### PROBLEM:
All of the data should be repeated exactly; pictures are not part of the copy.

'''

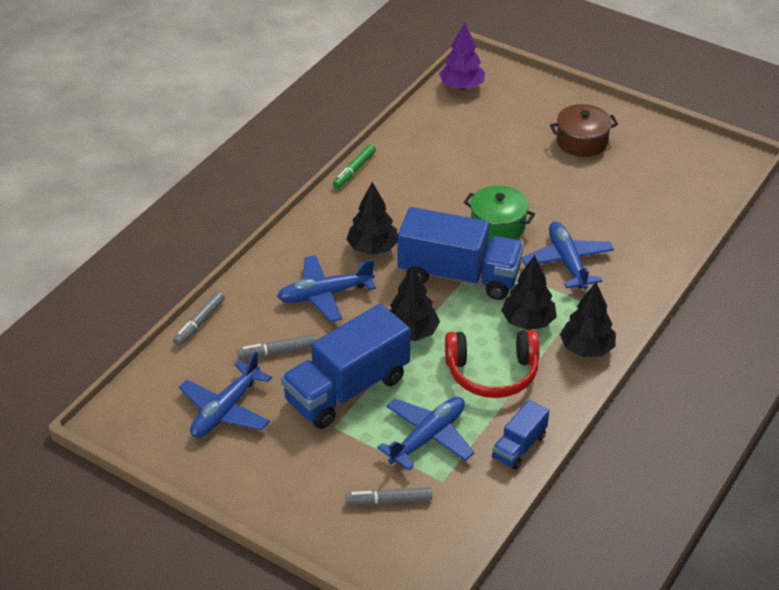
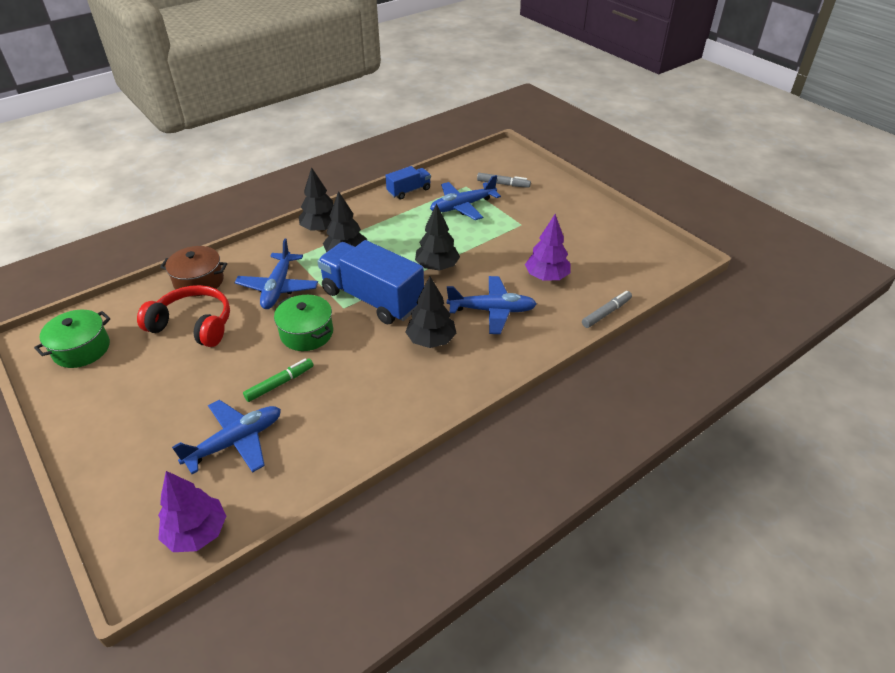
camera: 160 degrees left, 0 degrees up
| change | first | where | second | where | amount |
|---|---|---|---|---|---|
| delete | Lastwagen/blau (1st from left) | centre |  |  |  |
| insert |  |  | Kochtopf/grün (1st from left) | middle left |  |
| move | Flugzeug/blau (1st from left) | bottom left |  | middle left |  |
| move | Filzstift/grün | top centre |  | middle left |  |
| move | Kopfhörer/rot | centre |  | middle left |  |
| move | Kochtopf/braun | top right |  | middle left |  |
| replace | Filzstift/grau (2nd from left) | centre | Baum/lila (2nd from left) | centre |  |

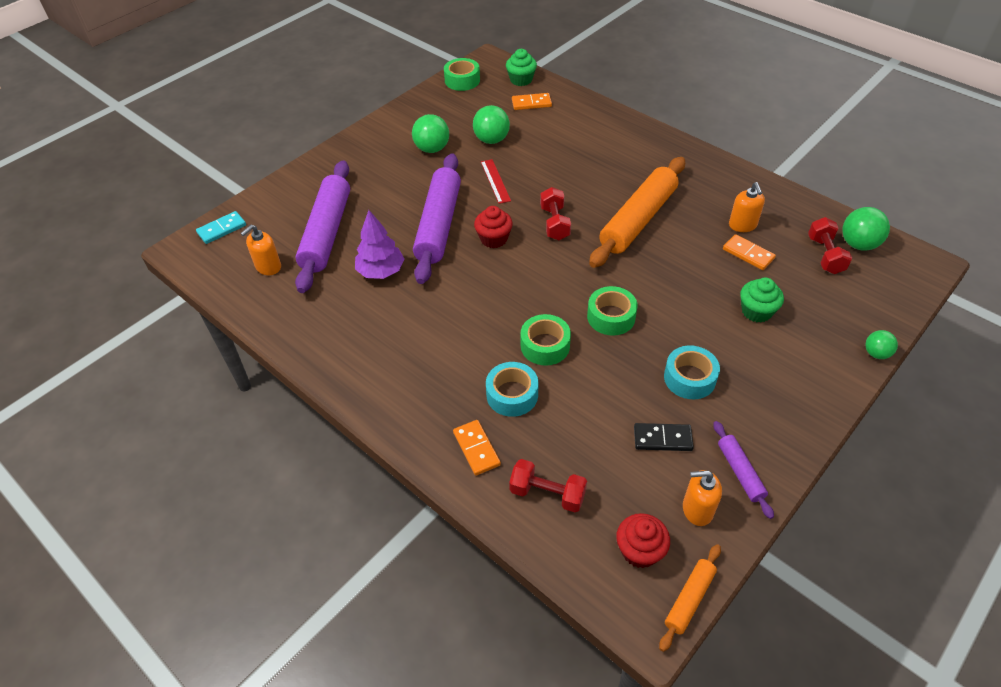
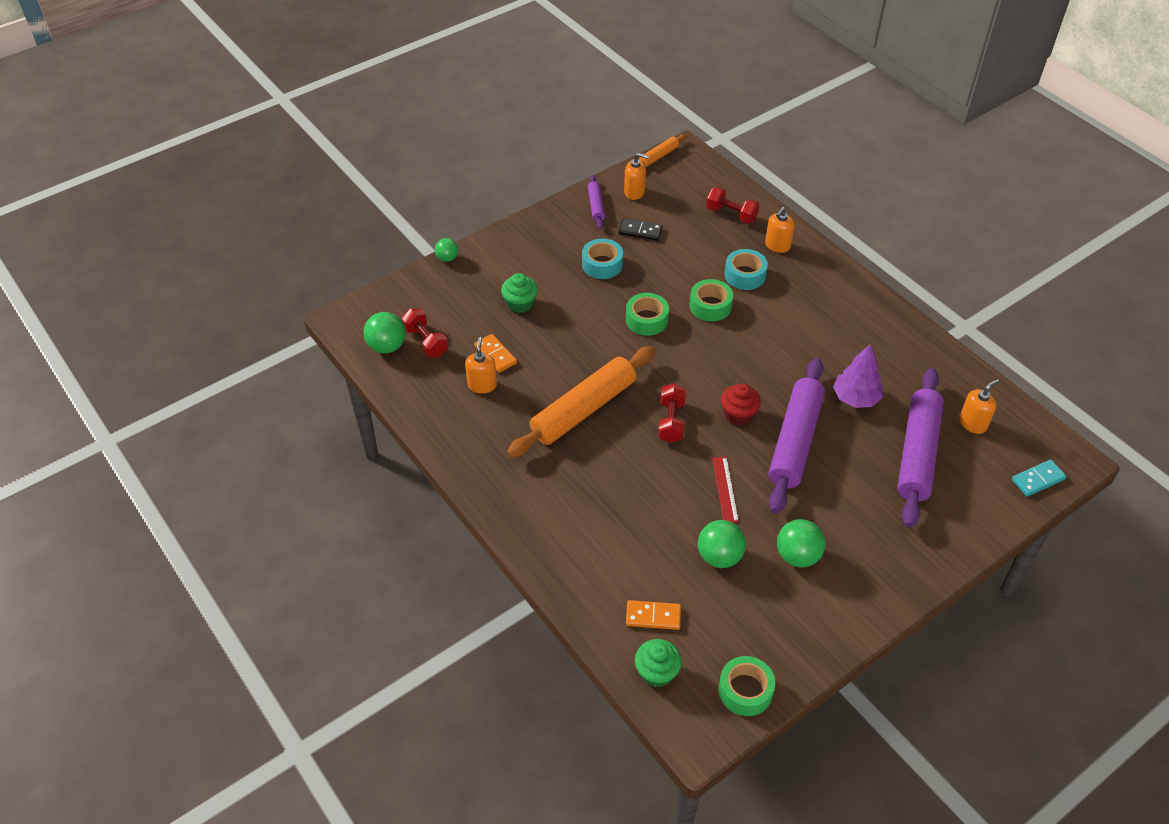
camera: 170 degrees left, 0 degrees up
| change | first | where | second | where | amount |
|---|---|---|---|---|---|
| delete | Muffin/rot (2nd from left) | bottom centre |  |  |  |
| replace | Dominostein/orange (1st from left) | centre | Seifenspender/orange (3rd from left) | top right |  |
| rotate | Hantel/rot (3rd from left in the first image) | middle right | Hantel/rot (1st from left) | centre | 45 degrees counterclockwise |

'''

### OUTPUT OF THE EXERCISE:
camera: 160 degrees left, 0 degrees up
| change | first | where | second | where | amount |
|---|---|---|---|---|---|
| delete | Lastwagen/blau (1st from left) | centre |  |  |  |
| insert |  |  | Kochtopf/grün (1st from left) | middle left |  |
| move | Flugzeug/blau (1st from left) | bottom left |  | middle left |  |
| move | Filzstift/grün | top centre |  | middle left |  |
| move | Kopfhörer/rot | centre |  | middle left |  |
| move | Kochtopf/braun | top right |  | middle left |  |
| replace | Filzstift/grau (2nd from left) | centre | Baum/lila (2nd from left) | centre |  |

camera: 170 degrees left, 0 degrees up
| change | first | where | second | where | amount |
|---|---|---|---|---|---|
| delete | Muffin/rot (2nd from left) | bottom centre |  |  |  |
| replace | Dominostein/orange (1st from left) | centre | Seifenspender/orange (3rd from left) | top right |  |
| rotate | Hantel/rot (3rd from left in the first image) | middle right | Hantel/rot (1st from left) | centre | 45 degrees counterclockwise |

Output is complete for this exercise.